> **Task statement**:
A word-for-word copy of the listing, free of images, is the expected answer.

> **Data to examine**:

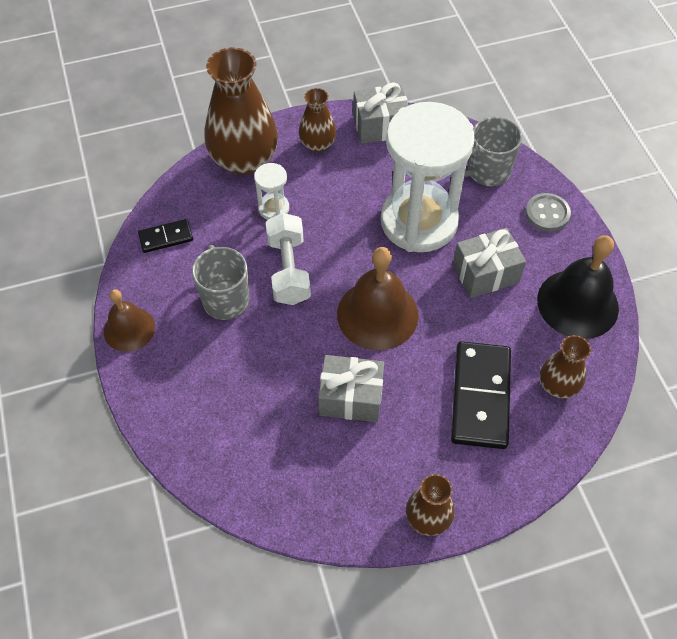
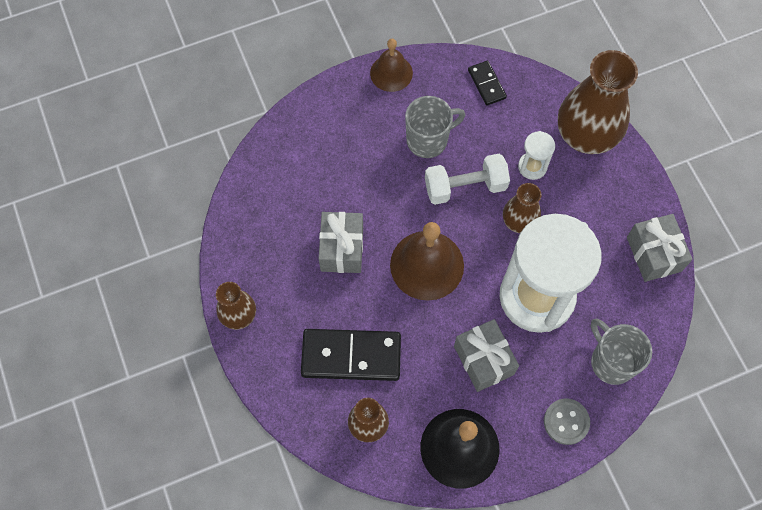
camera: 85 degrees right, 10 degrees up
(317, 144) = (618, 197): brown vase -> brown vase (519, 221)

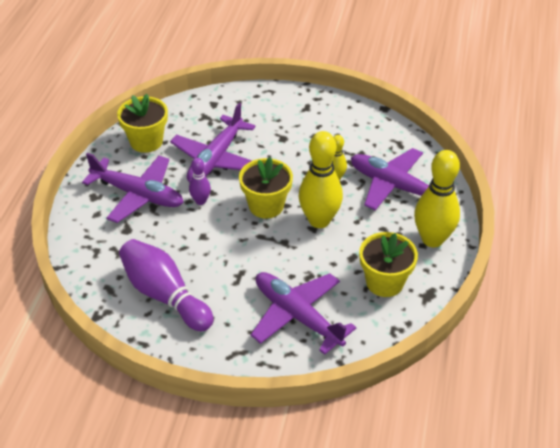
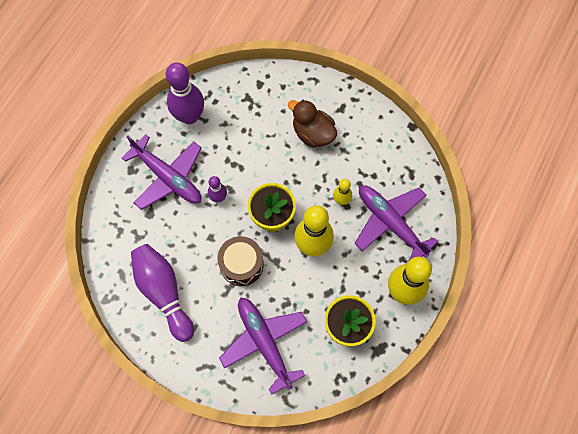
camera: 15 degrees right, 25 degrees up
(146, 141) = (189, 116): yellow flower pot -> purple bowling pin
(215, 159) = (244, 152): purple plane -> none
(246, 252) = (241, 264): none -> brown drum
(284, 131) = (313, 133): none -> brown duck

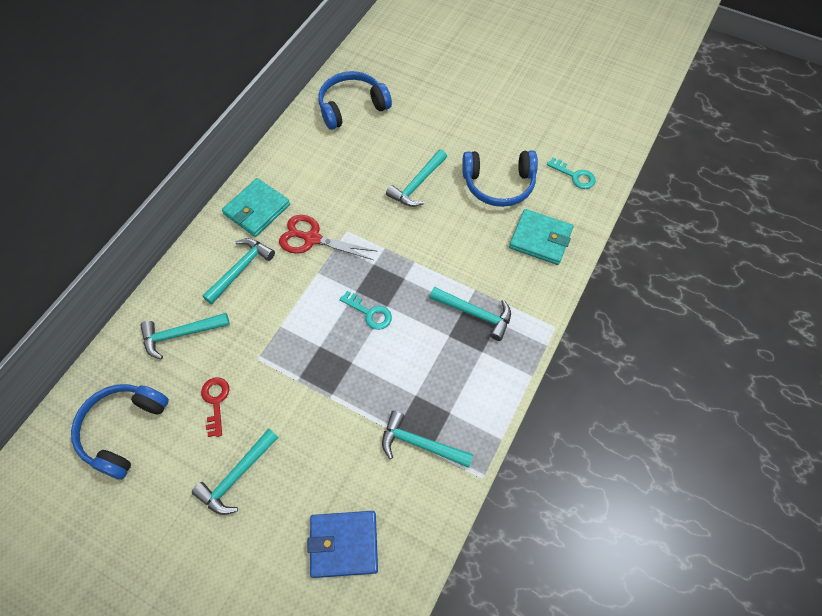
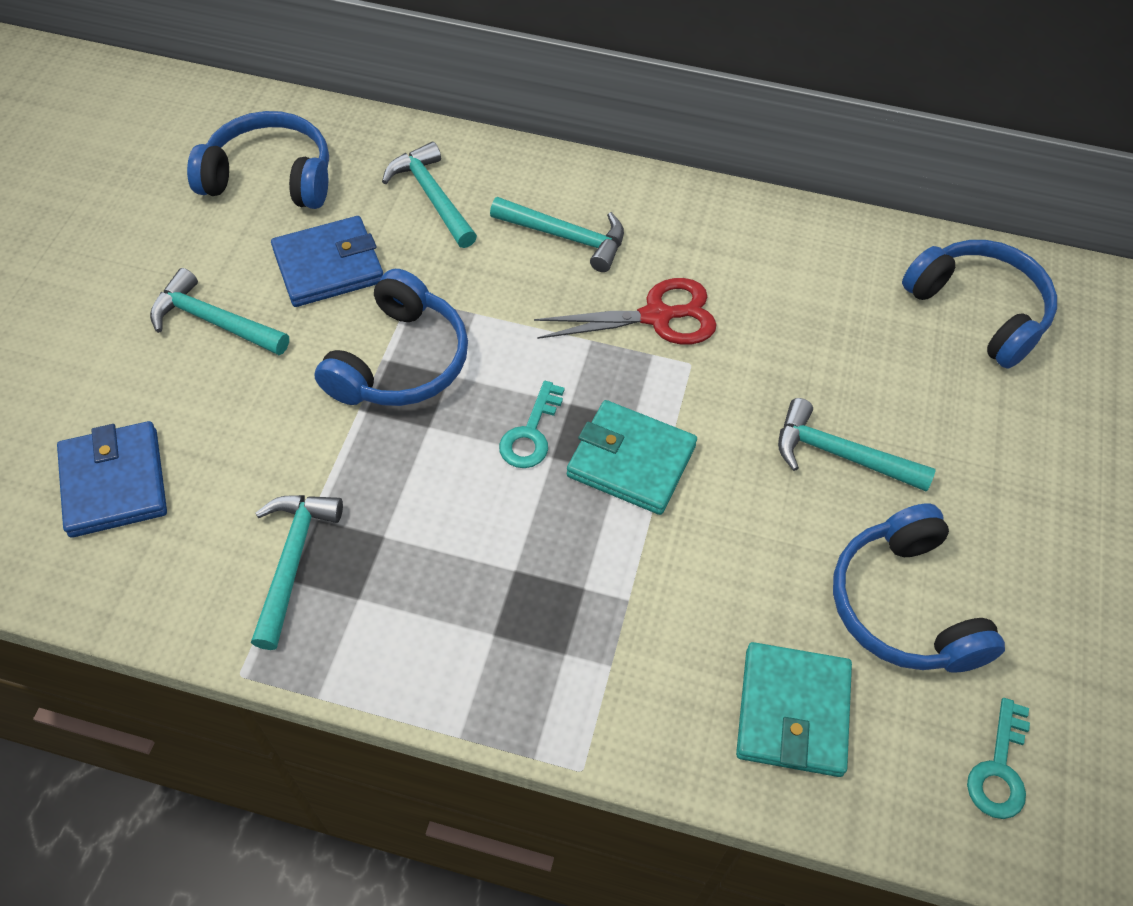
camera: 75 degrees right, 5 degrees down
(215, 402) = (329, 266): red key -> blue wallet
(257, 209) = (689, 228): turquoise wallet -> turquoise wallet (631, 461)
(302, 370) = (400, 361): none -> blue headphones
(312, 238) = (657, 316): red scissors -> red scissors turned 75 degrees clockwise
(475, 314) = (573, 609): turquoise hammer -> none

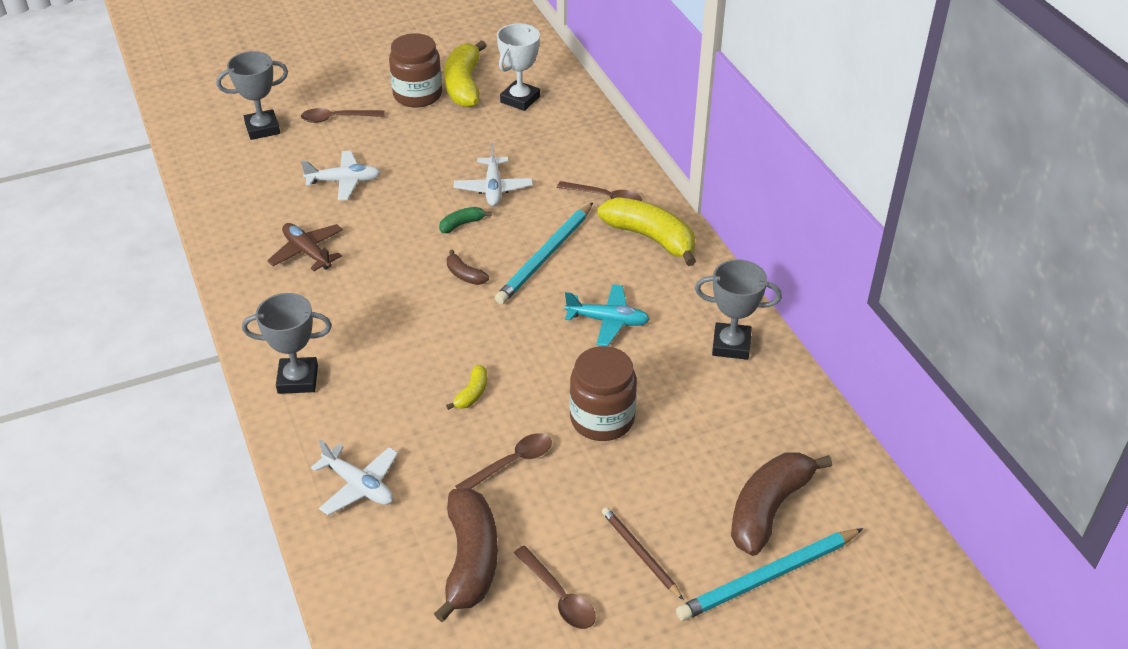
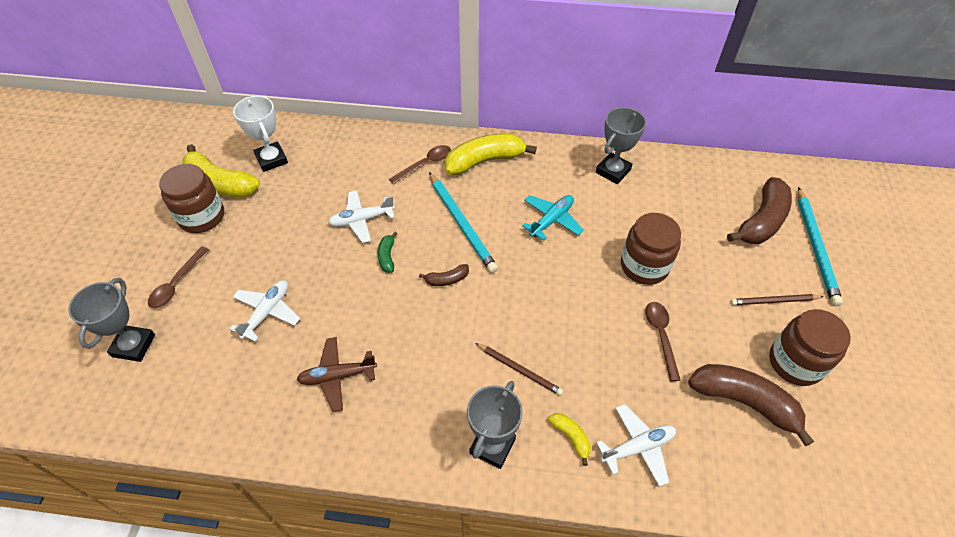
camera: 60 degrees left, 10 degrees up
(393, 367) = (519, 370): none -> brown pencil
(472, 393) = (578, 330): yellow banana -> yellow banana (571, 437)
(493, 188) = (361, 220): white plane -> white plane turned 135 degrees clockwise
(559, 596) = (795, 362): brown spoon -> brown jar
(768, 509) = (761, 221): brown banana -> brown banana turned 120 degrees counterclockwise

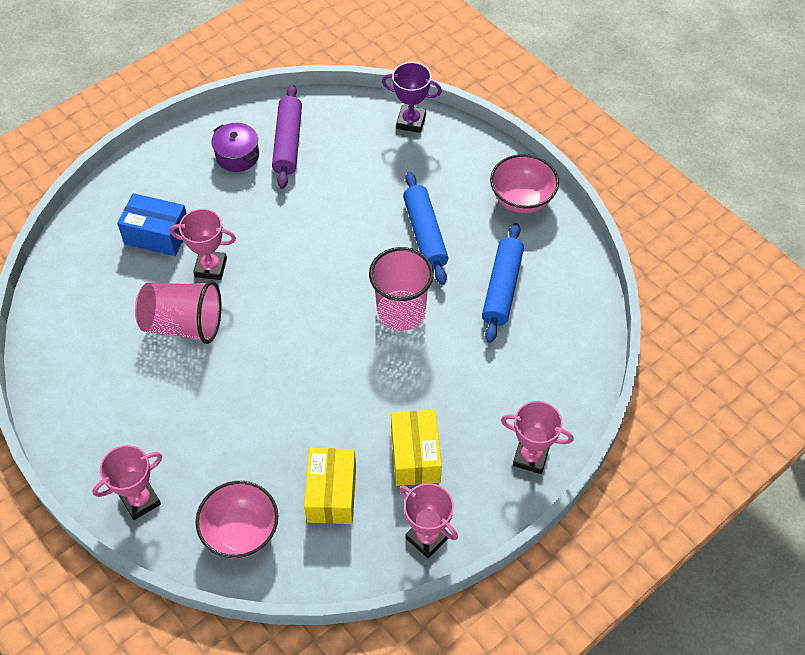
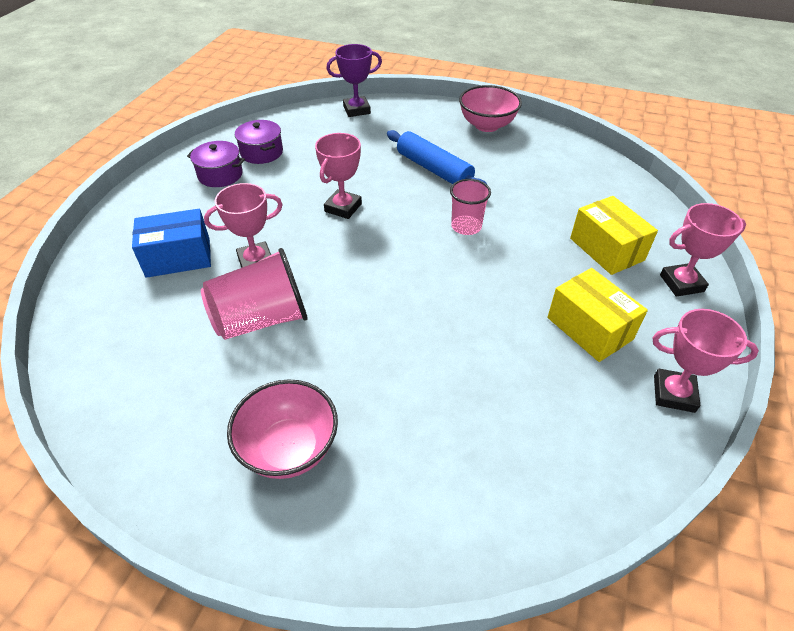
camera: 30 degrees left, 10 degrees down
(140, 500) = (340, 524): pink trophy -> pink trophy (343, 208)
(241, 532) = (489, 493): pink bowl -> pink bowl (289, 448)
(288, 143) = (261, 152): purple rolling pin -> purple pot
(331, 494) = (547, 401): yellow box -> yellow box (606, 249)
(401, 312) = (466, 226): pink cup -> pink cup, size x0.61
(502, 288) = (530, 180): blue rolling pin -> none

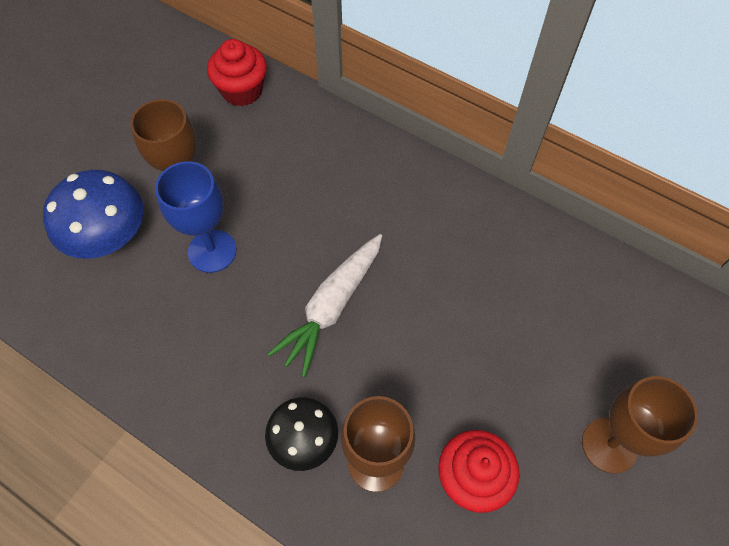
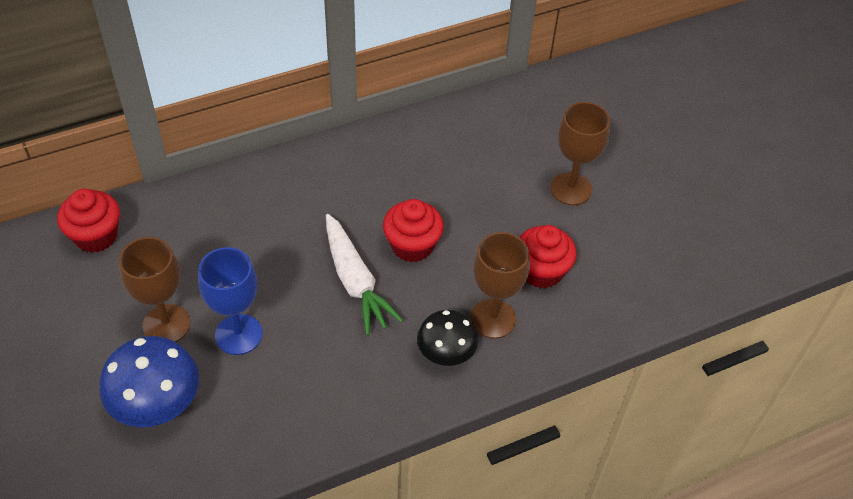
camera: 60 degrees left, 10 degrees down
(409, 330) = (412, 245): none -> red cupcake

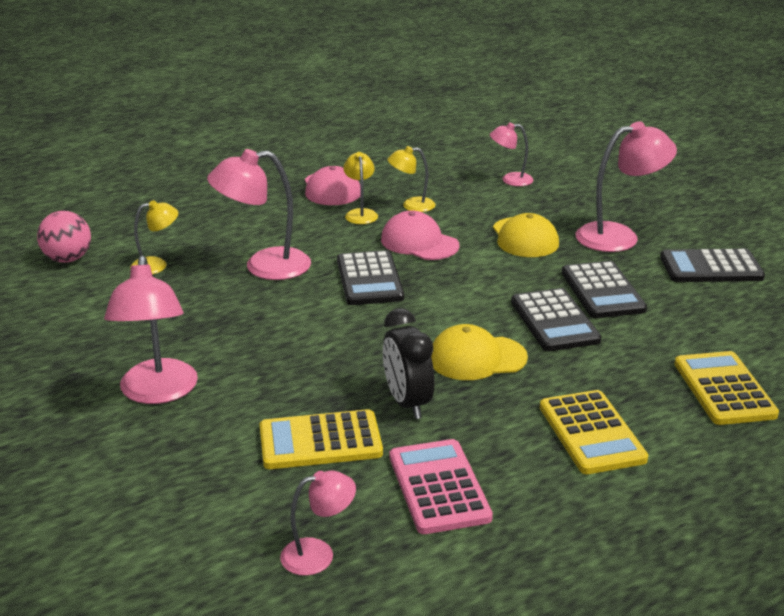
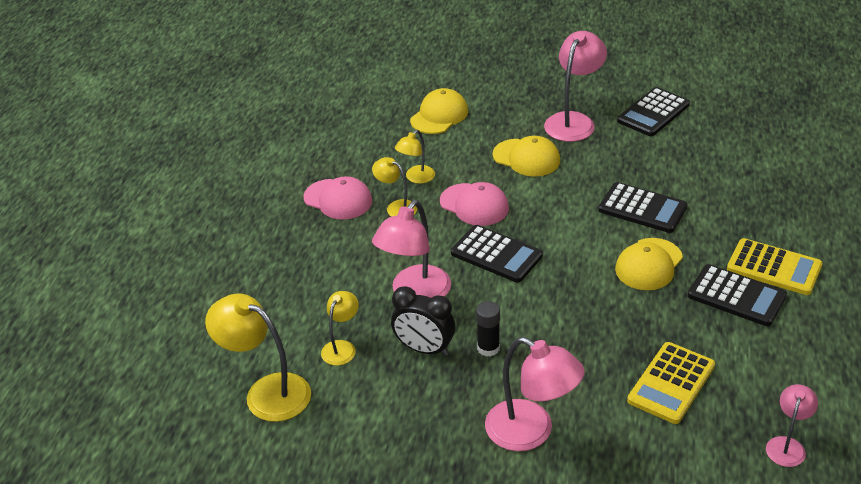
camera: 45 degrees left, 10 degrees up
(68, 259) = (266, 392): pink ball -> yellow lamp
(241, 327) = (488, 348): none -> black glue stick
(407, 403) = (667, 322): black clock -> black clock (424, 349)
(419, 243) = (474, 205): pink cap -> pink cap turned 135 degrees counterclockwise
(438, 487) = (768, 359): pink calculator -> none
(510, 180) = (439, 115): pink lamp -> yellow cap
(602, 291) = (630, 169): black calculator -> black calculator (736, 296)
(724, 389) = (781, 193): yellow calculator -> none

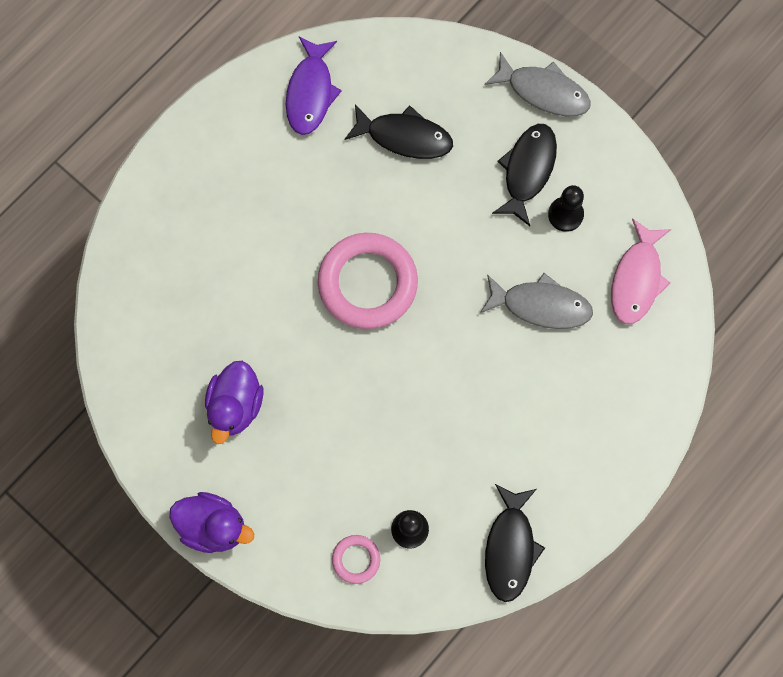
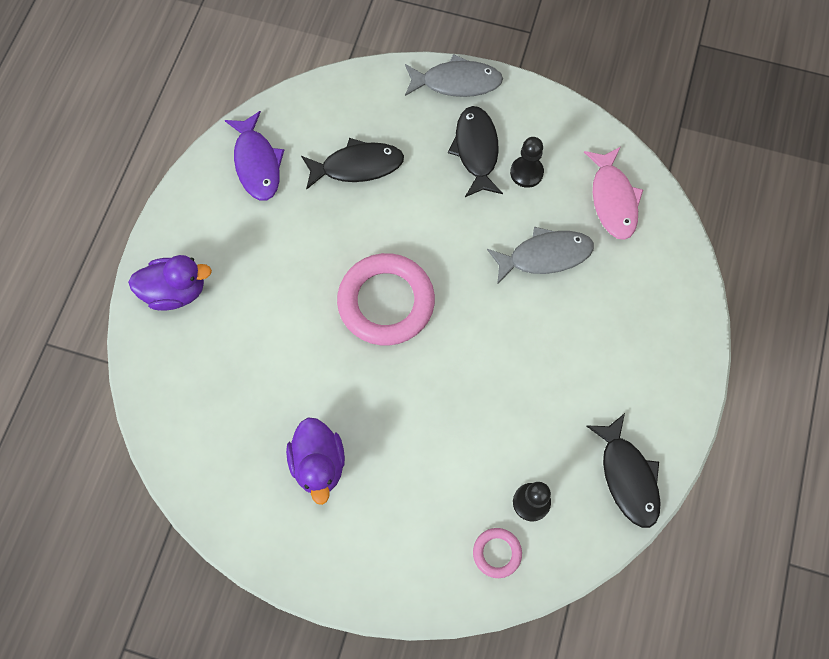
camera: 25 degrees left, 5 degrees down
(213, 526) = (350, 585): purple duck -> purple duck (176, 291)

> **Written answer**:
camera: 85 degrees right, 10 degrees up
(317, 144) = (618, 197): brown vase -> brown vase (519, 221)

camera: 15 degrees right, 25 degrees up
(146, 141) = (189, 116): yellow flower pot -> purple bowling pin
(215, 159) = (244, 152): purple plane -> none
(246, 252) = (241, 264): none -> brown drum
(284, 131) = (313, 133): none -> brown duck

camera: 75 degrees right, 5 degrees down
(215, 402) = (329, 266): red key -> blue wallet
(257, 209) = (689, 228): turquoise wallet -> turquoise wallet (631, 461)
(302, 370) = (400, 361): none -> blue headphones
(312, 238) = (657, 316): red scissors -> red scissors turned 75 degrees clockwise
(475, 314) = (573, 609): turquoise hammer -> none

camera: 60 degrees left, 10 degrees up
(393, 367) = (519, 370): none -> brown pencil
(472, 393) = (578, 330): yellow banana -> yellow banana (571, 437)
(493, 188) = (361, 220): white plane -> white plane turned 135 degrees clockwise
(559, 596) = (795, 362): brown spoon -> brown jar
(768, 509) = (761, 221): brown banana -> brown banana turned 120 degrees counterclockwise

camera: 30 degrees left, 10 degrees down
(140, 500) = (340, 524): pink trophy -> pink trophy (343, 208)
(241, 532) = (489, 493): pink bowl -> pink bowl (289, 448)
(288, 143) = (261, 152): purple rolling pin -> purple pot
(331, 494) = (547, 401): yellow box -> yellow box (606, 249)
(401, 312) = (466, 226): pink cup -> pink cup, size x0.61
(502, 288) = (530, 180): blue rolling pin -> none

camera: 60 degrees left, 10 degrees down
(409, 330) = (412, 245): none -> red cupcake

camera: 45 degrees left, 10 degrees up
(68, 259) = (266, 392): pink ball -> yellow lamp
(241, 327) = (488, 348): none -> black glue stick
(407, 403) = (667, 322): black clock -> black clock (424, 349)
(419, 243) = (474, 205): pink cap -> pink cap turned 135 degrees counterclockwise
(438, 487) = (768, 359): pink calculator -> none
(510, 180) = (439, 115): pink lamp -> yellow cap
(602, 291) = (630, 169): black calculator -> black calculator (736, 296)
(724, 389) = (781, 193): yellow calculator -> none

camera: 25 degrees left, 5 degrees down
(213, 526) = (350, 585): purple duck -> purple duck (176, 291)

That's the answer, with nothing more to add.